══ Dataset content

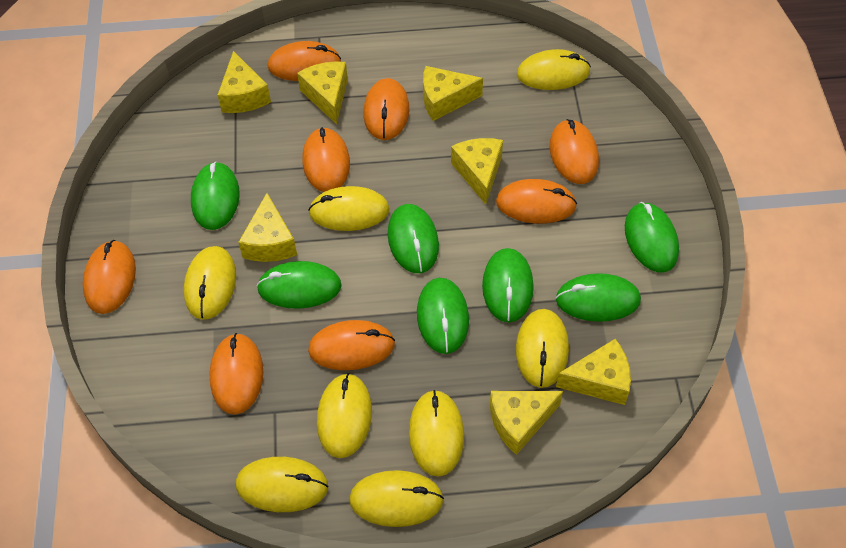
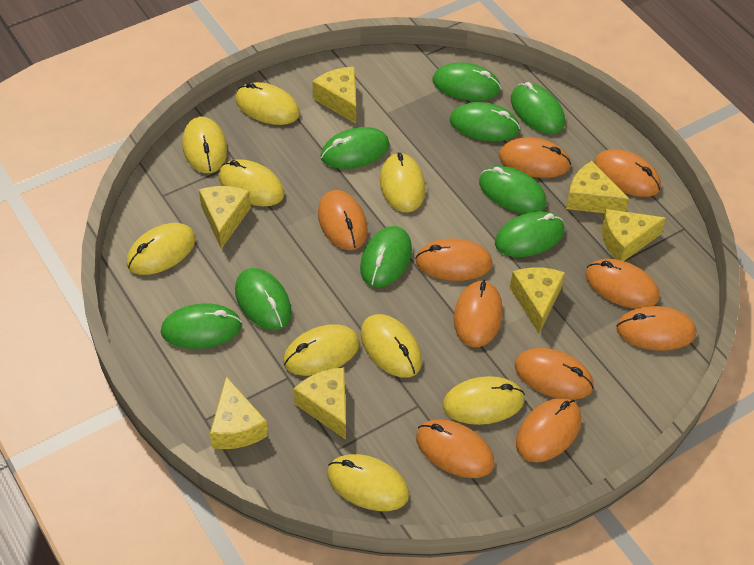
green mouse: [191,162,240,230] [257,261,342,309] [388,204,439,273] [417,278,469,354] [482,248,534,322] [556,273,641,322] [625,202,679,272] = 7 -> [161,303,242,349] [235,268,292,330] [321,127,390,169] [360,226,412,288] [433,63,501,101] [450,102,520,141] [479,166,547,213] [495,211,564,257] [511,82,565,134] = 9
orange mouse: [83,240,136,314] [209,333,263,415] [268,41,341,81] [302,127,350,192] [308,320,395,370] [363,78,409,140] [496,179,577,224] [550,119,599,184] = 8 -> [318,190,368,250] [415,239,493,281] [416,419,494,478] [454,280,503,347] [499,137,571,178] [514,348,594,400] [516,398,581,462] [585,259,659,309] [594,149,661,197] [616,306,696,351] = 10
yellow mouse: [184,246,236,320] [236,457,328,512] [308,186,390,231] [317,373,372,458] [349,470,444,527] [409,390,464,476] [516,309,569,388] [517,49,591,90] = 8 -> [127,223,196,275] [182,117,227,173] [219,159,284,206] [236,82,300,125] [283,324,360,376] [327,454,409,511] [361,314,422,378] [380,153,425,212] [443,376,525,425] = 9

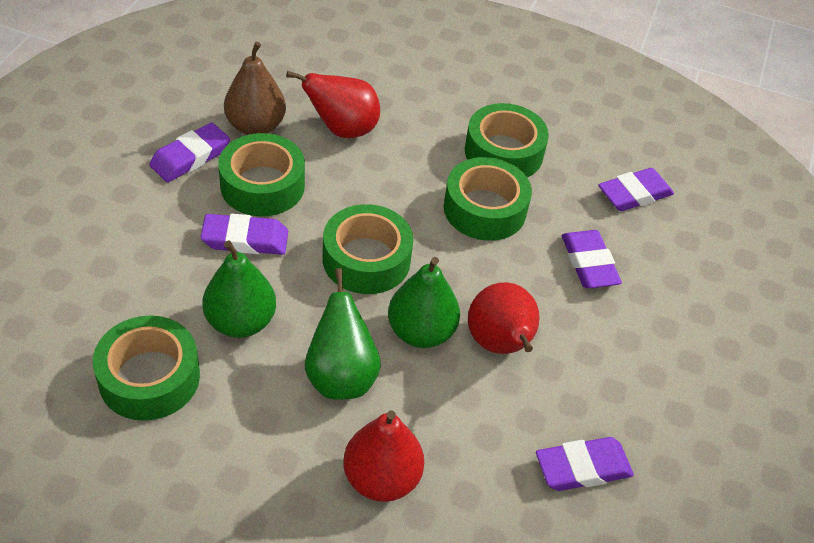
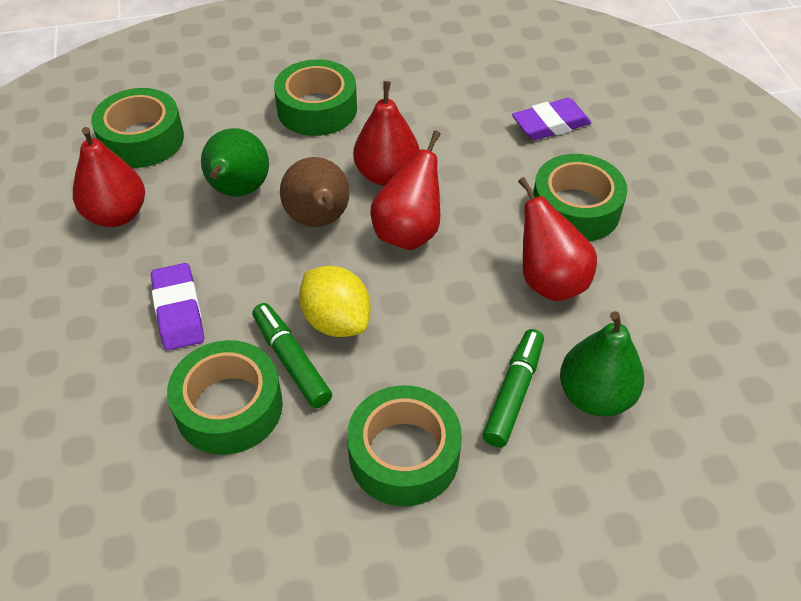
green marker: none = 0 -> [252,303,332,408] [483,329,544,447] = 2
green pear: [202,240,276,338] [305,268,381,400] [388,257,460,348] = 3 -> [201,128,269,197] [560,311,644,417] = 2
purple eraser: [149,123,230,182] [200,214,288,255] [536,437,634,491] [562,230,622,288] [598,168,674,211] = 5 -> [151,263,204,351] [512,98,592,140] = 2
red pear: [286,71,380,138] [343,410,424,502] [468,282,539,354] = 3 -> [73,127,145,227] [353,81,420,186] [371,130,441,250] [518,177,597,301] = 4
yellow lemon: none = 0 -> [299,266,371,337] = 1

════

Would you filter the entries above and keep each line that has the word "yellow"?

yellow mouse: [184,246,236,320] [236,457,328,512] [308,186,390,231] [317,373,372,458] [349,470,444,527] [409,390,464,476] [516,309,569,388] [517,49,591,90] = 8 -> [127,223,196,275] [182,117,227,173] [219,159,284,206] [236,82,300,125] [283,324,360,376] [327,454,409,511] [361,314,422,378] [380,153,425,212] [443,376,525,425] = 9
yellow lemon: none = 0 -> [299,266,371,337] = 1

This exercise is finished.